Extracted material: Begin

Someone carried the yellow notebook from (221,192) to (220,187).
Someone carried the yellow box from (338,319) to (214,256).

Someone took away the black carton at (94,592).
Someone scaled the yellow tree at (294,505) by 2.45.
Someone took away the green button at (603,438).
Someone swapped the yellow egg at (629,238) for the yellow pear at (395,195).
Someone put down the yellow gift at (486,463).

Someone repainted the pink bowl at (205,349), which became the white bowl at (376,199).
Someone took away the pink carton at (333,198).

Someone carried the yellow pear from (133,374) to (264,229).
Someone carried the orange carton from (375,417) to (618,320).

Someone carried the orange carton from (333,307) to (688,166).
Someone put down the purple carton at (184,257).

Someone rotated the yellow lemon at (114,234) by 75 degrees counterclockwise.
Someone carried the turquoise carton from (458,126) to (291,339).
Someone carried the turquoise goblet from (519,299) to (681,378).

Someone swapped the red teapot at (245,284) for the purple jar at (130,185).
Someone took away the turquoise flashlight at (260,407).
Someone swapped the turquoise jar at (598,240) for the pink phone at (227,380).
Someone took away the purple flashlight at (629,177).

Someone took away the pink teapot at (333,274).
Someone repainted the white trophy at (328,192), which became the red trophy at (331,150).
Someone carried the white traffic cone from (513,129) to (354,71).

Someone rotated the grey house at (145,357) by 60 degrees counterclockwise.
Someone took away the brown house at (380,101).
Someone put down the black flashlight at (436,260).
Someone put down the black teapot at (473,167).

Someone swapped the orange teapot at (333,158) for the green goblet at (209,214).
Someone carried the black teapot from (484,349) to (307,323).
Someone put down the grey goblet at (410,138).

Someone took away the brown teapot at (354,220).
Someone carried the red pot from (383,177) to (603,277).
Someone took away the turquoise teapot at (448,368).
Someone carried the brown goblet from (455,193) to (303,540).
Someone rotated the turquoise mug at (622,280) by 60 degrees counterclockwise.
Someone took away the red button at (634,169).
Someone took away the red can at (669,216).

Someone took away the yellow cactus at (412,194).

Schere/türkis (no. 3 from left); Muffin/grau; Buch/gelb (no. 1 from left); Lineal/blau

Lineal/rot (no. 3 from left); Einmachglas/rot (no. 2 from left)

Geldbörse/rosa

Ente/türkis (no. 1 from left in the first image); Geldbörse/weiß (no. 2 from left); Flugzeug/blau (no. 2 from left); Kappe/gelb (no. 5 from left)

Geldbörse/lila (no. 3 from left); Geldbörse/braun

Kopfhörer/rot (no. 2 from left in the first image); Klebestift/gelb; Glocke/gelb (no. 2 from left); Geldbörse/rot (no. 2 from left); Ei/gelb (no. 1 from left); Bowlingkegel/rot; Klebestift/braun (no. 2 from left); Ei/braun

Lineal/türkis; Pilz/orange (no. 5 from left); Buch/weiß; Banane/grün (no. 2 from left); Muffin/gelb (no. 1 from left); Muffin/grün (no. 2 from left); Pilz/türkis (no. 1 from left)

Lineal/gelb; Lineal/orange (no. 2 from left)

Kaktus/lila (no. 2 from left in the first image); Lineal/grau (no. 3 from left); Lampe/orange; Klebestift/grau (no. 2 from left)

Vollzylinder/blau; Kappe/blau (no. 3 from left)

Extracted material: End

For each line of the entries that includes "grau", show that line.

Schere/türkis (no. 3 from left); Muffin/grau; Buch/gelb (no. 1 from left); Lineal/blau
Kaktus/lila (no. 2 from left in the first image); Lineal/grau (no. 3 from left); Lampe/orange; Klebestift/grau (no. 2 from left)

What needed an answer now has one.